* YOUR TASK:
Copy the material below, swapping every "desktop" for "tabletop" and leaving everything else untouched.

--- DATA PROVIDED Enclosed Below ---

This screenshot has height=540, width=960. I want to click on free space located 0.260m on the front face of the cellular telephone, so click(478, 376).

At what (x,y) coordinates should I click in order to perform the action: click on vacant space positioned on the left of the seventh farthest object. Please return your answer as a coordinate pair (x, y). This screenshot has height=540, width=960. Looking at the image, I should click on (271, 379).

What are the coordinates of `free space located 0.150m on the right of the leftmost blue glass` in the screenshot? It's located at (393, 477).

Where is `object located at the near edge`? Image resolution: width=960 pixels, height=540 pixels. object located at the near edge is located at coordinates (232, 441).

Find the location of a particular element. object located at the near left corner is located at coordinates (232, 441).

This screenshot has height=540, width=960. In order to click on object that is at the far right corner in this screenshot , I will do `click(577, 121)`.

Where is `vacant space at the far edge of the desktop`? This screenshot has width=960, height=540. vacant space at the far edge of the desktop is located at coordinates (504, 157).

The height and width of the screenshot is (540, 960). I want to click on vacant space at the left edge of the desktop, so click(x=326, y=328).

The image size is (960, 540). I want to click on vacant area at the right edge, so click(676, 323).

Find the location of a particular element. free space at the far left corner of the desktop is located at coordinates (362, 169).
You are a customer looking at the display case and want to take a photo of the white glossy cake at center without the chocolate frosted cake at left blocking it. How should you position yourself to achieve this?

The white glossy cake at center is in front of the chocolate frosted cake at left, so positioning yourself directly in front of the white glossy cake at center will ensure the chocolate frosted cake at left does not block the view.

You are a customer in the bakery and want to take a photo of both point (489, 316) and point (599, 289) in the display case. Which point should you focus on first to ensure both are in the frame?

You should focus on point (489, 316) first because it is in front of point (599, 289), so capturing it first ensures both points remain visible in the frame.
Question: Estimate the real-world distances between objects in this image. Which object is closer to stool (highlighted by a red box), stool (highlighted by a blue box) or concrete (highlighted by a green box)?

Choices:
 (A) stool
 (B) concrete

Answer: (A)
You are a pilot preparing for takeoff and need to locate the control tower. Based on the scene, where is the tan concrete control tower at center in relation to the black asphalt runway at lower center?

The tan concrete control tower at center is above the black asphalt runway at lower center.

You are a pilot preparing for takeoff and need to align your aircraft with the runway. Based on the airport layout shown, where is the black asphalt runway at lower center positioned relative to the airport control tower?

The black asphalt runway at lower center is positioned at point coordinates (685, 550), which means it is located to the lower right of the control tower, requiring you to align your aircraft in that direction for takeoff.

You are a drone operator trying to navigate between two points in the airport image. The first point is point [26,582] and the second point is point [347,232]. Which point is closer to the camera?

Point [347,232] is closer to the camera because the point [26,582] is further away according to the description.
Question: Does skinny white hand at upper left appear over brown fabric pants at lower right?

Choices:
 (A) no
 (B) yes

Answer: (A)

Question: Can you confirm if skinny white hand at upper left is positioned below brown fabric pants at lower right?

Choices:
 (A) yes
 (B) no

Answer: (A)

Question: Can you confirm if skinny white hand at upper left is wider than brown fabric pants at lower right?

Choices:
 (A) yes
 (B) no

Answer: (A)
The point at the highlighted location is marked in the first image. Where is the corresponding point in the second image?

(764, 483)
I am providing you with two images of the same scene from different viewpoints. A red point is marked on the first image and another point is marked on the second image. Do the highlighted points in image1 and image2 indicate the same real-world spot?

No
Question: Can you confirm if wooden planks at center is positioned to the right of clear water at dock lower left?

--- End of Enclosed DATA PROVIDED ---

* SOLVED EXERCISE:
This screenshot has height=540, width=960. I want to click on free space located 0.260m on the front face of the cellular telephone, so click(478, 376).

At what (x,y) coordinates should I click in order to perform the action: click on vacant space positioned on the left of the seventh farthest object. Please return your answer as a coordinate pair (x, y). This screenshot has height=540, width=960. Looking at the image, I should click on (271, 379).

What are the coordinates of `free space located 0.150m on the right of the leftmost blue glass` in the screenshot? It's located at (393, 477).

Where is `object located at the near edge`? Image resolution: width=960 pixels, height=540 pixels. object located at the near edge is located at coordinates (232, 441).

Find the location of a particular element. object located at the near left corner is located at coordinates (232, 441).

This screenshot has height=540, width=960. In order to click on object that is at the far right corner in this screenshot , I will do `click(577, 121)`.

Where is `vacant space at the far edge of the tabletop`? This screenshot has width=960, height=540. vacant space at the far edge of the tabletop is located at coordinates (504, 157).

The height and width of the screenshot is (540, 960). I want to click on vacant space at the left edge of the tabletop, so click(x=326, y=328).

The image size is (960, 540). I want to click on vacant area at the right edge, so click(676, 323).

Find the location of a particular element. free space at the far left corner of the tabletop is located at coordinates (362, 169).
You are a customer looking at the display case and want to take a photo of the white glossy cake at center without the chocolate frosted cake at left blocking it. How should you position yourself to achieve this?

The white glossy cake at center is in front of the chocolate frosted cake at left, so positioning yourself directly in front of the white glossy cake at center will ensure the chocolate frosted cake at left does not block the view.

You are a customer in the bakery and want to take a photo of both point (489, 316) and point (599, 289) in the display case. Which point should you focus on first to ensure both are in the frame?

You should focus on point (489, 316) first because it is in front of point (599, 289), so capturing it first ensures both points remain visible in the frame.
Question: Estimate the real-world distances between objects in this image. Which object is closer to stool (highlighted by a red box), stool (highlighted by a blue box) or concrete (highlighted by a green box)?

Choices:
 (A) stool
 (B) concrete

Answer: (A)
You are a pilot preparing for takeoff and need to locate the control tower. Based on the scene, where is the tan concrete control tower at center in relation to the black asphalt runway at lower center?

The tan concrete control tower at center is above the black asphalt runway at lower center.

You are a pilot preparing for takeoff and need to align your aircraft with the runway. Based on the airport layout shown, where is the black asphalt runway at lower center positioned relative to the airport control tower?

The black asphalt runway at lower center is positioned at point coordinates (685, 550), which means it is located to the lower right of the control tower, requiring you to align your aircraft in that direction for takeoff.

You are a drone operator trying to navigate between two points in the airport image. The first point is point [26,582] and the second point is point [347,232]. Which point is closer to the camera?

Point [347,232] is closer to the camera because the point [26,582] is further away according to the description.
Question: Does skinny white hand at upper left appear over brown fabric pants at lower right?

Choices:
 (A) no
 (B) yes

Answer: (A)

Question: Can you confirm if skinny white hand at upper left is positioned below brown fabric pants at lower right?

Choices:
 (A) yes
 (B) no

Answer: (A)

Question: Can you confirm if skinny white hand at upper left is wider than brown fabric pants at lower right?

Choices:
 (A) yes
 (B) no

Answer: (A)
The point at the highlighted location is marked in the first image. Where is the corresponding point in the second image?

(764, 483)
I am providing you with two images of the same scene from different viewpoints. A red point is marked on the first image and another point is marked on the second image. Do the highlighted points in image1 and image2 indicate the same real-world spot?

No
Question: Can you confirm if wooden planks at center is positioned to the right of clear water at dock lower left?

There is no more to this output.